_Your goal_
Find each line of the LilyPond code below that contains the string "acciaccatura", and copy those lines.

## Begin

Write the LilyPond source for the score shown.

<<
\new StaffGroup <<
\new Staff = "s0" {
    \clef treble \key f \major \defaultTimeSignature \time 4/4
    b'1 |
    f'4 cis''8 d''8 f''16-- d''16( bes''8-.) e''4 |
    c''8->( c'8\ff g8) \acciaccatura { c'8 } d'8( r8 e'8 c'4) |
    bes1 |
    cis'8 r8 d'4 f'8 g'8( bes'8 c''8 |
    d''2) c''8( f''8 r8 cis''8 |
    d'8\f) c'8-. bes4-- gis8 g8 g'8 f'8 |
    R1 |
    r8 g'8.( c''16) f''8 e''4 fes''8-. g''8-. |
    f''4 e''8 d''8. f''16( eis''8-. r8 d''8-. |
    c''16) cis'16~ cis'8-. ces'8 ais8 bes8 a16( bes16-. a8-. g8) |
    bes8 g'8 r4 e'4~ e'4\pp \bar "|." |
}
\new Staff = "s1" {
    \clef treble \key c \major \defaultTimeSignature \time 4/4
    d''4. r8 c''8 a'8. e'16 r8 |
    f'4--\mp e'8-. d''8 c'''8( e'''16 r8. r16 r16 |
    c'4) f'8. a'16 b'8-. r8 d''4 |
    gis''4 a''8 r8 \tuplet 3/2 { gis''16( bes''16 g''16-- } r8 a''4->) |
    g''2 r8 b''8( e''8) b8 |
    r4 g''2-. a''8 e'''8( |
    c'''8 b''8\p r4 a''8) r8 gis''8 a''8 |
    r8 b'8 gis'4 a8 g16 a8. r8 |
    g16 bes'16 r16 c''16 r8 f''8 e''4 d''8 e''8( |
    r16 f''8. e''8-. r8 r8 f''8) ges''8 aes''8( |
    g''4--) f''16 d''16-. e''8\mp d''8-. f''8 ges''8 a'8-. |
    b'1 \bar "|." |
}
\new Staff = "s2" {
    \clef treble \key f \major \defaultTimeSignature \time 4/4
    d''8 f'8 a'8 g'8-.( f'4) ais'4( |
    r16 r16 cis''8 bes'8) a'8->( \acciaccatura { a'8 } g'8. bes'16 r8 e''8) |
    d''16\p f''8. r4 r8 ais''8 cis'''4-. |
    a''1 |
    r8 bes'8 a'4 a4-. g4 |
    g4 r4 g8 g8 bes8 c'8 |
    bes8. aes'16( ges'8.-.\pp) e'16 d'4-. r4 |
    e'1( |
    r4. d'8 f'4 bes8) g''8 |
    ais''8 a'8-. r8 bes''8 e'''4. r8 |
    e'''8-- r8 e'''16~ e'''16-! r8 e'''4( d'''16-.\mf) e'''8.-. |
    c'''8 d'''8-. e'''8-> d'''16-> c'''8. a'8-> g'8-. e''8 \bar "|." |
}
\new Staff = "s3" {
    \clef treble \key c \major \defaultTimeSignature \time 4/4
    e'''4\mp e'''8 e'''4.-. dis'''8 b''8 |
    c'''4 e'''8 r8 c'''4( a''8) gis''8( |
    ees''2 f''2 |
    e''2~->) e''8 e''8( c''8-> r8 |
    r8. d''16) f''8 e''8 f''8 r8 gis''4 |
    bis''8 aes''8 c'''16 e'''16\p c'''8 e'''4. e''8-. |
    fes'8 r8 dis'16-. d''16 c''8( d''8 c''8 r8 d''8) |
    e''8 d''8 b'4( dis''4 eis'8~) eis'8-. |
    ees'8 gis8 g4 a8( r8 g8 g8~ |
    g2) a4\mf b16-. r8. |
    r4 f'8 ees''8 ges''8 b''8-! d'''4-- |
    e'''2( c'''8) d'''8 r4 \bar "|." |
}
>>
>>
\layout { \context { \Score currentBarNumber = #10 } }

## End

_Final result_
    c''8->( c'8\ff g8) \acciaccatura { c'8 } d'8( r8 e'8 c'4) |
    r16 r16 cis''8 bes'8) a'8->( \acciaccatura { a'8 } g'8. bes'16 r8 e''8) |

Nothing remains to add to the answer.